WHAT IS EXPECTED: Pictures aside, output each record exactly.

SUPPLIED RECORDS:
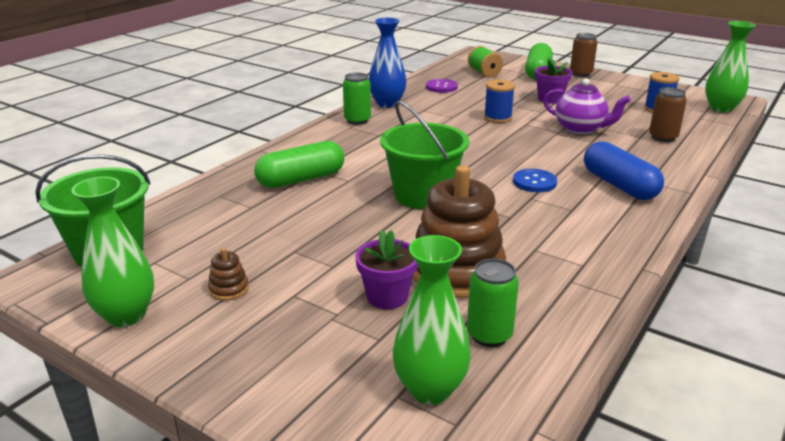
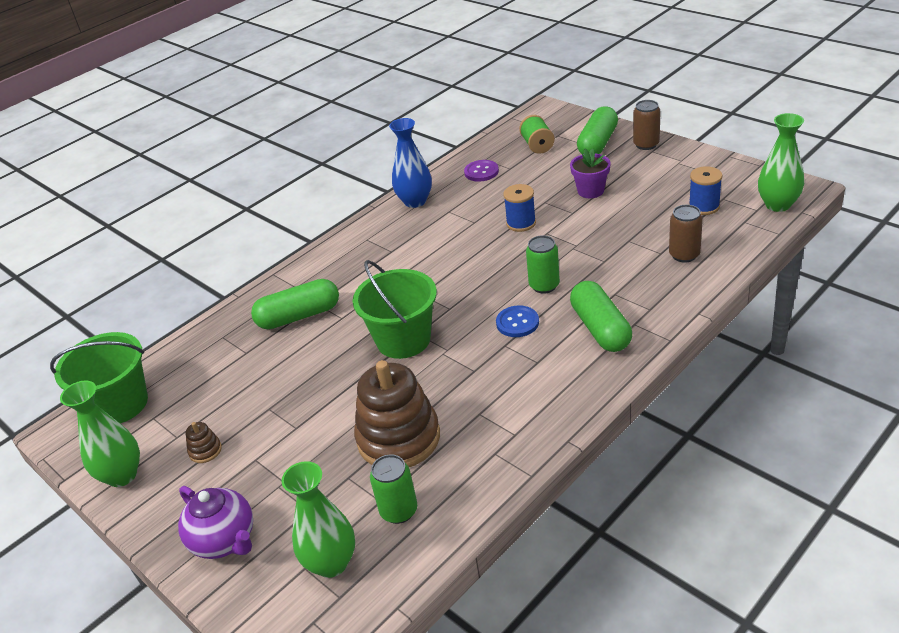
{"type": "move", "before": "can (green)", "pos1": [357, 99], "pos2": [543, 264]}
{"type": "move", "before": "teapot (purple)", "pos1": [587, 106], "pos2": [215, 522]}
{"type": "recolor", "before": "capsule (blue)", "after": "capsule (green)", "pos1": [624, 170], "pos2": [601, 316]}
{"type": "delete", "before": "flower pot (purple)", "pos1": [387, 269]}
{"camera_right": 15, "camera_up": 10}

FINISHED TASK:
{"type": "move", "before": "can (green)", "pos1": [357, 99], "pos2": [543, 264]}
{"type": "move", "before": "teapot (purple)", "pos1": [587, 106], "pos2": [215, 522]}
{"type": "recolor", "before": "capsule (blue)", "after": "capsule (green)", "pos1": [624, 170], "pos2": [601, 316]}
{"type": "delete", "before": "flower pot (purple)", "pos1": [387, 269]}
{"camera_right": 15, "camera_up": 10}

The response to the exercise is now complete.